## REQUIRED WORK
Lines holding the string "centre" in the listing below are to be copied.

## INFORMATION PROVIDED

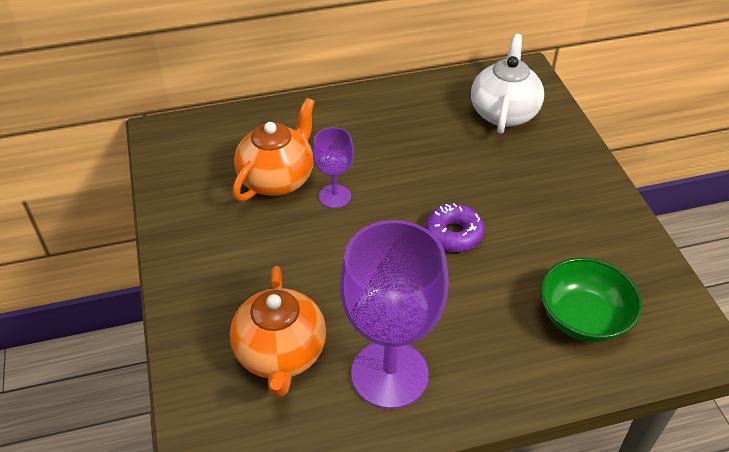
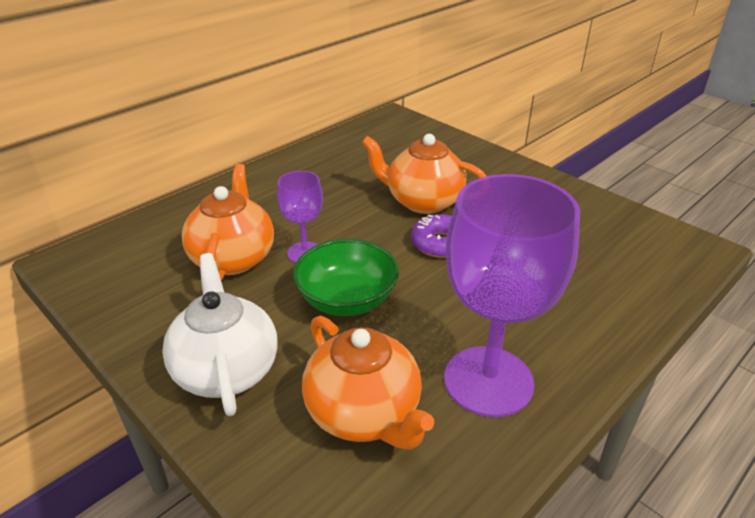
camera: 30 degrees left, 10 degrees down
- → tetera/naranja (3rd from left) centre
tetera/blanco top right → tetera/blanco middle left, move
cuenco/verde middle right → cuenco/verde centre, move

## RESPONSE
- → tetera/naranja (3rd from left) centre
cuenco/verde middle right → cuenco/verde centre, move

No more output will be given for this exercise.